DATA SHOWN

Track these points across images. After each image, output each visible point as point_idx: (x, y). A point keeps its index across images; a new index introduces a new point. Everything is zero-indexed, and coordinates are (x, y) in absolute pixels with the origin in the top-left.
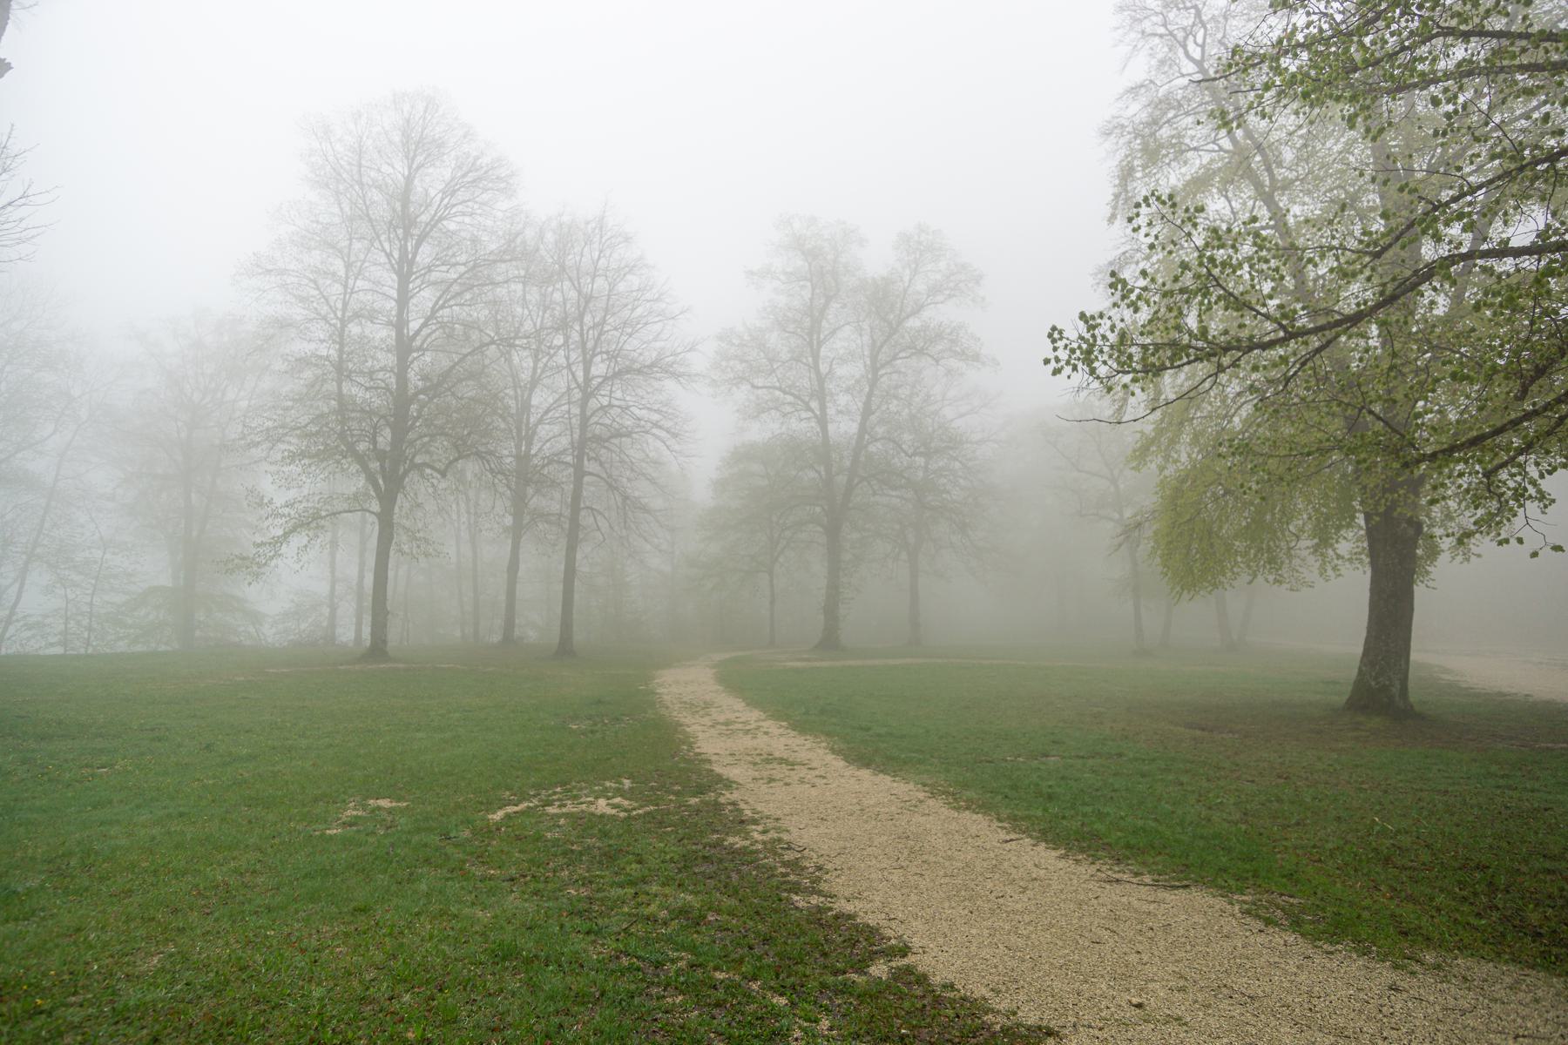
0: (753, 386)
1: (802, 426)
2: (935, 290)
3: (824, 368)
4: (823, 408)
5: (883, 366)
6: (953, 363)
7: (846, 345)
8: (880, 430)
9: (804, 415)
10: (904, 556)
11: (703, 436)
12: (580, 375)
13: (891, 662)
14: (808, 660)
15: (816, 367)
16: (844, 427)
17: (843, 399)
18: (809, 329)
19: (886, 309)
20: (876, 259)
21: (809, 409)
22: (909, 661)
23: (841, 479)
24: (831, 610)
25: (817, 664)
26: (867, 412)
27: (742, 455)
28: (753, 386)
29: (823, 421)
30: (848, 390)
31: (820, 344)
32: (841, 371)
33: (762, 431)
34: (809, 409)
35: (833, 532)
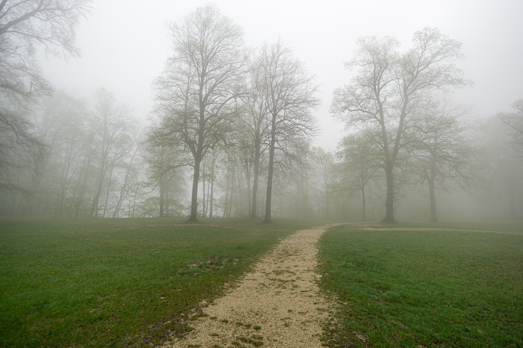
0: (350, 110)
1: (372, 125)
2: (434, 56)
3: (382, 100)
4: (382, 116)
5: (410, 94)
6: (447, 87)
7: (391, 91)
8: (411, 124)
9: (373, 120)
10: (426, 181)
11: (329, 133)
12: (201, 69)
13: (420, 229)
14: (377, 227)
15: (378, 99)
16: (393, 124)
17: (390, 111)
18: (374, 82)
19: (414, 74)
20: (405, 46)
21: (375, 117)
22: (430, 229)
23: (391, 146)
24: (390, 204)
25: (381, 229)
26: (403, 116)
27: (348, 141)
28: (350, 110)
29: (382, 122)
30: (393, 107)
31: (379, 89)
32: (389, 100)
33: (357, 129)
34: (375, 117)
35: (389, 170)
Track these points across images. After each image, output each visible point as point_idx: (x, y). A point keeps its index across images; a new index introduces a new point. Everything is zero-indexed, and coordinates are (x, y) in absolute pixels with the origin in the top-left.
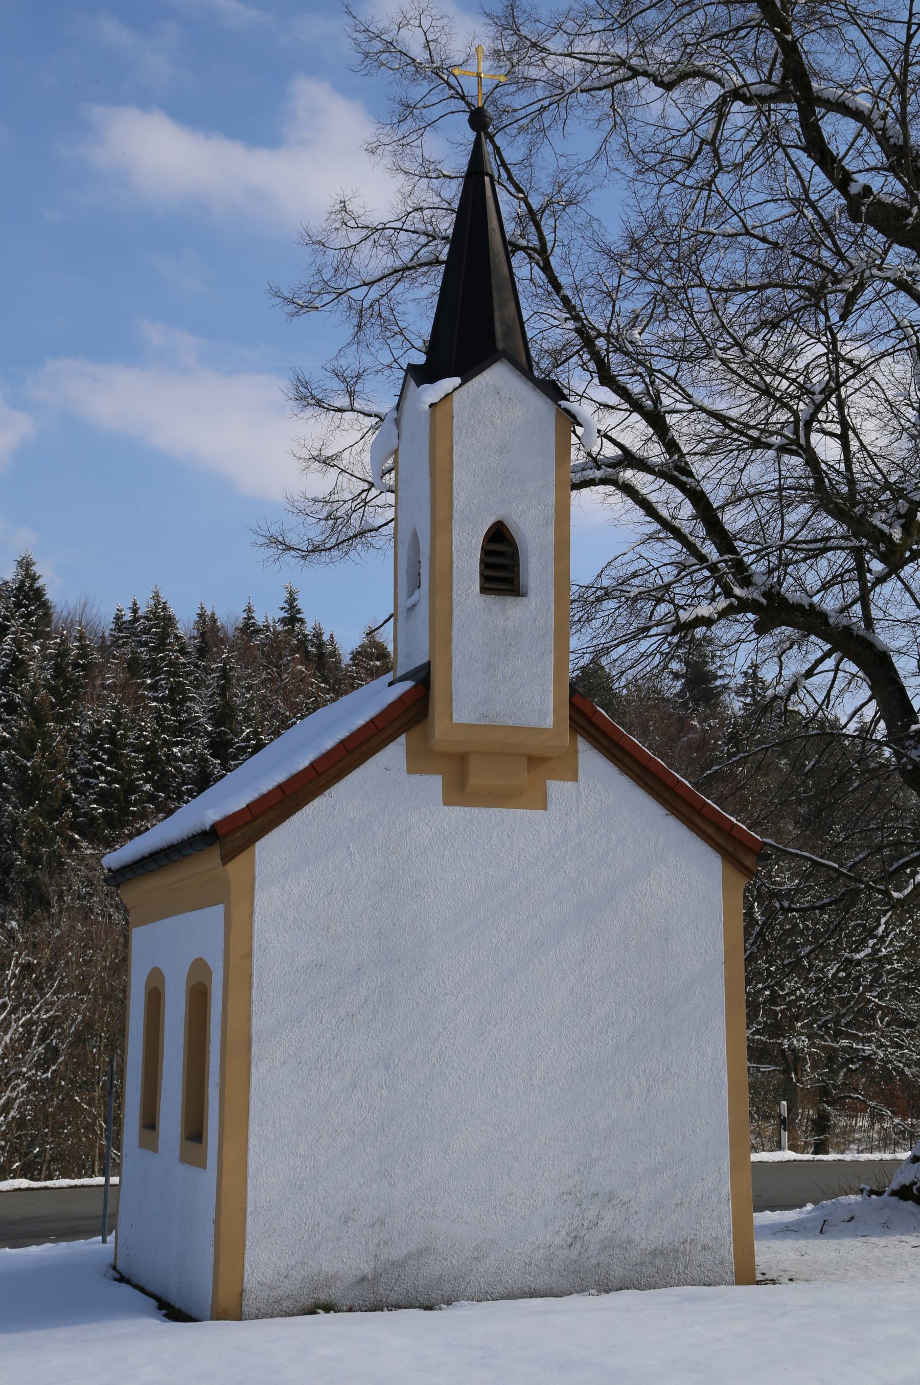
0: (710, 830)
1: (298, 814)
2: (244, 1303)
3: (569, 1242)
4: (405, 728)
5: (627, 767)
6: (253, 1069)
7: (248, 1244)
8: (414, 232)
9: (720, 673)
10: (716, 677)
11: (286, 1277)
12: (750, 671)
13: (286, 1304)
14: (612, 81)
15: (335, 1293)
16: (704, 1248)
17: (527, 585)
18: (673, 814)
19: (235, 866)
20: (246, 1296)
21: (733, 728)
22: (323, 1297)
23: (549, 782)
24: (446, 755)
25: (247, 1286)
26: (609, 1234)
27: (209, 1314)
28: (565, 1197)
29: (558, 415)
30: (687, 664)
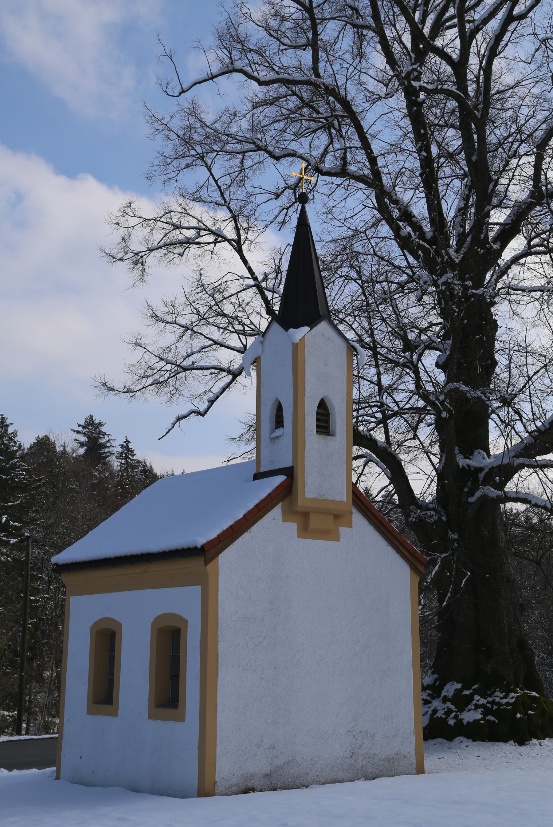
0: (406, 553)
1: (237, 541)
2: (216, 788)
3: (350, 755)
4: (281, 500)
5: (372, 520)
6: (219, 670)
7: (217, 758)
8: (166, 223)
9: (108, 444)
10: (106, 447)
11: (233, 775)
12: (125, 444)
13: (234, 789)
14: (245, 150)
15: (256, 783)
16: (405, 757)
17: (335, 431)
18: (391, 545)
19: (210, 567)
20: (217, 785)
21: (121, 478)
22: (249, 784)
23: (296, 524)
24: (298, 513)
25: (217, 779)
26: (367, 751)
27: (196, 795)
28: (349, 733)
29: (348, 347)
30: (89, 437)
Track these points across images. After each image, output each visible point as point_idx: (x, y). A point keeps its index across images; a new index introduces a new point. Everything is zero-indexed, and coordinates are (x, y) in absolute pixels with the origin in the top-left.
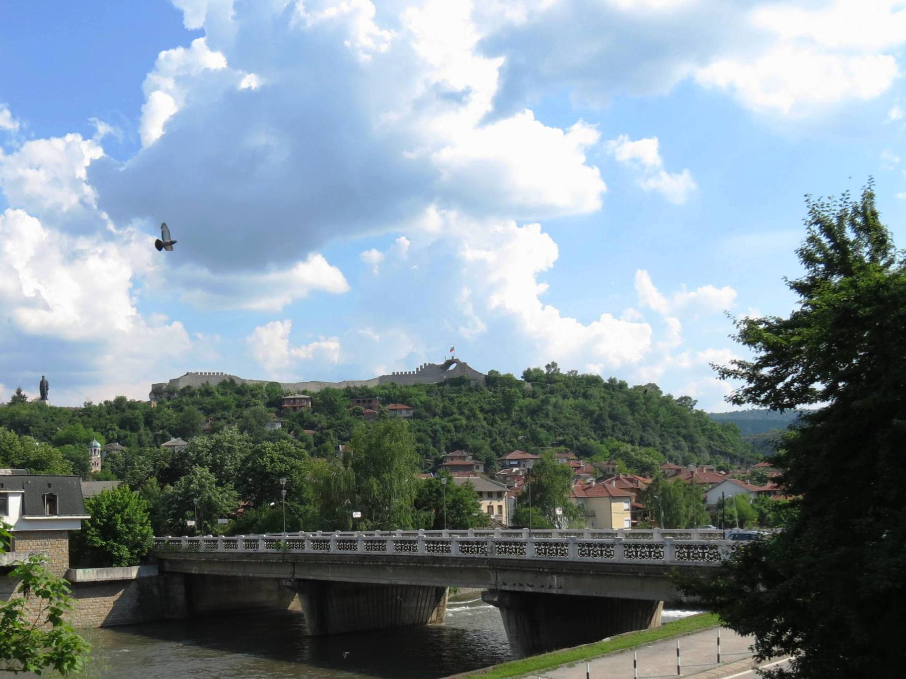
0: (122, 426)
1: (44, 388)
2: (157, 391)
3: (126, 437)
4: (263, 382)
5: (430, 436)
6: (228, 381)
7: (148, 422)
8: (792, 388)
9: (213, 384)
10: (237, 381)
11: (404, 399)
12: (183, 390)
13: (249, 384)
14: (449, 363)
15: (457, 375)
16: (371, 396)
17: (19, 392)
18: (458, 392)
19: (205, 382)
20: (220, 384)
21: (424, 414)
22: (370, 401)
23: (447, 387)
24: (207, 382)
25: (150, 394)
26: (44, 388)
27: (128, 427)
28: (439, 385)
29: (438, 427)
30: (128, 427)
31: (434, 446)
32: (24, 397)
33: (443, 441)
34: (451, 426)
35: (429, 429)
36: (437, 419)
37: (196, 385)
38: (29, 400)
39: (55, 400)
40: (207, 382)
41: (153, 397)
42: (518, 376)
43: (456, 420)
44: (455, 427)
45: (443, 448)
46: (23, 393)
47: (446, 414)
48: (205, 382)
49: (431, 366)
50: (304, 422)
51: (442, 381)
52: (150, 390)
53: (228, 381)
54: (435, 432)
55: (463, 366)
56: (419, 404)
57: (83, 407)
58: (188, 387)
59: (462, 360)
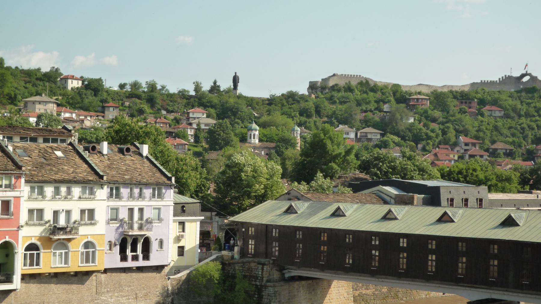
0: (301, 114)
1: (236, 80)
2: (313, 87)
3: (306, 122)
4: (389, 84)
5: (520, 133)
6: (364, 81)
7: (318, 112)
8: (207, 146)
9: (354, 83)
10: (370, 82)
11: (495, 102)
12: (333, 86)
13: (379, 84)
14: (523, 76)
15: (529, 86)
16: (469, 99)
17: (215, 83)
18: (532, 98)
19: (348, 82)
20: (359, 84)
21: (512, 114)
22: (470, 103)
23: (523, 94)
24: (349, 82)
25: (308, 89)
26: (236, 80)
27: (305, 115)
28: (518, 92)
29: (525, 126)
30: (305, 115)
31: (524, 139)
32: (219, 86)
33: (530, 136)
34: (534, 125)
35: (519, 127)
36: (523, 120)
37: (342, 83)
38: (222, 89)
39: (243, 90)
40: (349, 82)
41: (310, 91)
42: (303, 90)
43: (537, 121)
44: (537, 126)
45: (530, 141)
46: (218, 84)
47: (528, 115)
48: (348, 82)
49: (510, 77)
50: (429, 117)
51: (519, 89)
52: (308, 86)
53: (364, 81)
54: (523, 129)
55: (534, 79)
56: (508, 107)
57: (269, 97)
58: (336, 85)
59: (534, 74)
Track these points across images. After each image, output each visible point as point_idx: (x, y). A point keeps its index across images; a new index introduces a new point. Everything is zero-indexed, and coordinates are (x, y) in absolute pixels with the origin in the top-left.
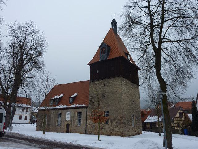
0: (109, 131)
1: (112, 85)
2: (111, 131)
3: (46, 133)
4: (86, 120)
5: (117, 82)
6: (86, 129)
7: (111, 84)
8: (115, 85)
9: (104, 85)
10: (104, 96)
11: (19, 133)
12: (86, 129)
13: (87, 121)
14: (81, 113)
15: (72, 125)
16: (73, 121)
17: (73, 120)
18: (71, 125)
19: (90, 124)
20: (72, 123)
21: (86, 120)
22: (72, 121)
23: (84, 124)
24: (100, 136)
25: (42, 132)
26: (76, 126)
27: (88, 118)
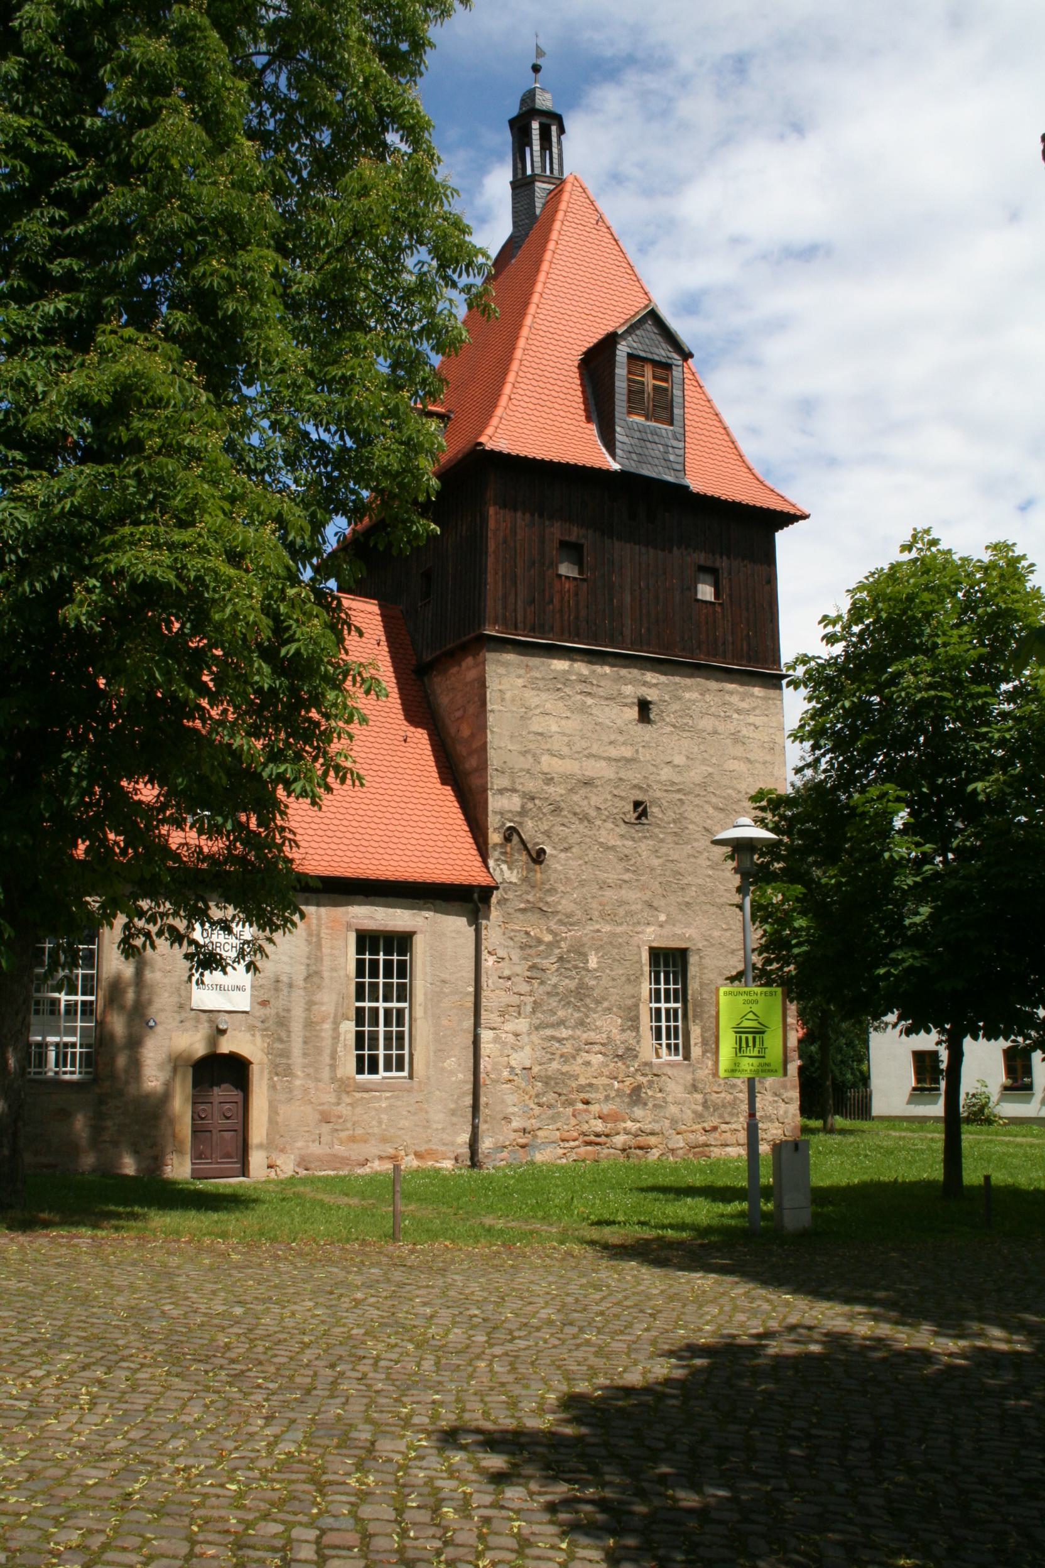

INSTRUCTIONS TO FOLLOW
Copy out the material word for word, from its first line through the line with "9: (373, 120)", including both ends. Leave the picture markers out of your copy.

TASK RESULT
Track these points across images. After each image, output each visible point as point_idx: (x, y). A point keeps its index across images; a new index introduces a new point. Everything is zero-indexed, and coordinates are (x, y) in absolute pixels with the origin in the top-left.
0: (753, 386)
1: (802, 426)
2: (935, 290)
3: (824, 368)
4: (823, 408)
5: (883, 366)
6: (953, 363)
7: (846, 345)
8: (880, 430)
9: (804, 415)
10: (904, 556)
11: (703, 436)
12: (580, 375)
13: (891, 662)
14: (808, 660)
15: (816, 367)
16: (844, 427)
17: (843, 399)
18: (809, 329)
19: (886, 309)
20: (876, 259)
21: (809, 409)
22: (909, 661)
23: (841, 479)
24: (831, 610)
25: (817, 664)
26: (867, 412)
27: (742, 455)
28: (753, 386)
29: (823, 421)
30: (848, 390)
31: (820, 344)
32: (841, 371)
33: (762, 431)
34: (809, 409)
35: (833, 532)
0: (350, 110)
1: (372, 125)
2: (434, 56)
3: (382, 100)
4: (382, 116)
5: (410, 94)
6: (447, 87)
7: (391, 91)
8: (411, 124)
9: (373, 120)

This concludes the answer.